▶ **PROBLEM REQUIREMENTS**: Would you copy the listing below exactly, keeping the pictures out?

▶ **DATASET EXTRACT**:
_____
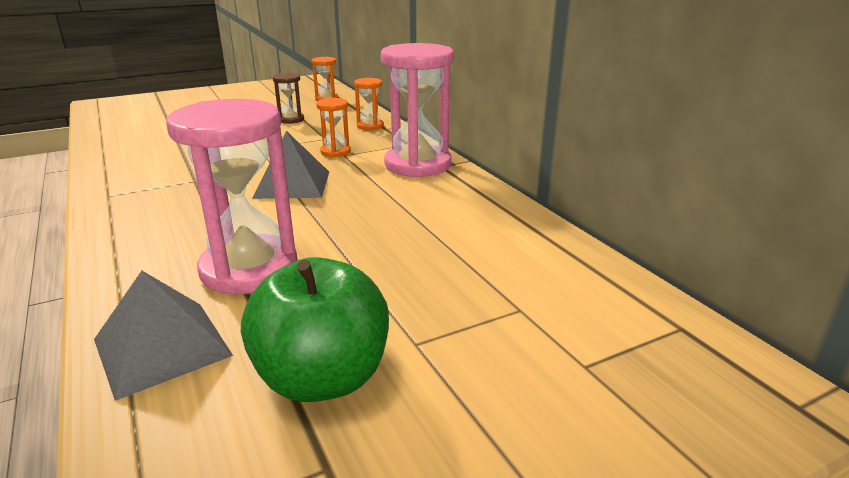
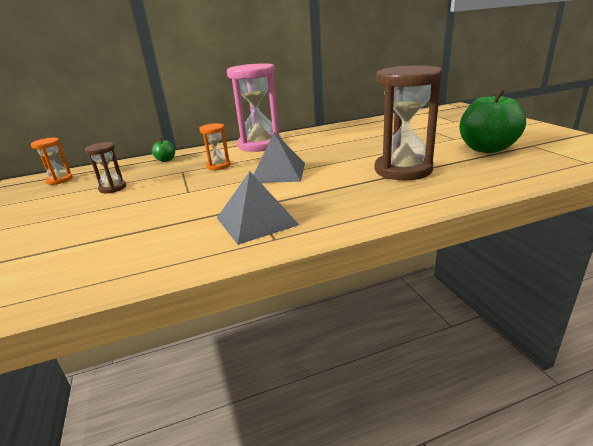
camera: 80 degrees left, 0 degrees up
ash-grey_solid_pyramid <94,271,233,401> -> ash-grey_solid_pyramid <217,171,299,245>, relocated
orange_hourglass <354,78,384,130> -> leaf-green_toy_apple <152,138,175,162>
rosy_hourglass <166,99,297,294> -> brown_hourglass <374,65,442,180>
_____
▶ **OUTPUT FOR THIS EXERCISE**:
camera: 80 degrees left, 0 degrees up
ash-grey_solid_pyramid <94,271,233,401> -> ash-grey_solid_pyramid <217,171,299,245>, relocated
orange_hourglass <354,78,384,130> -> leaf-green_toy_apple <152,138,175,162>
rosy_hourglass <166,99,297,294> -> brown_hourglass <374,65,442,180>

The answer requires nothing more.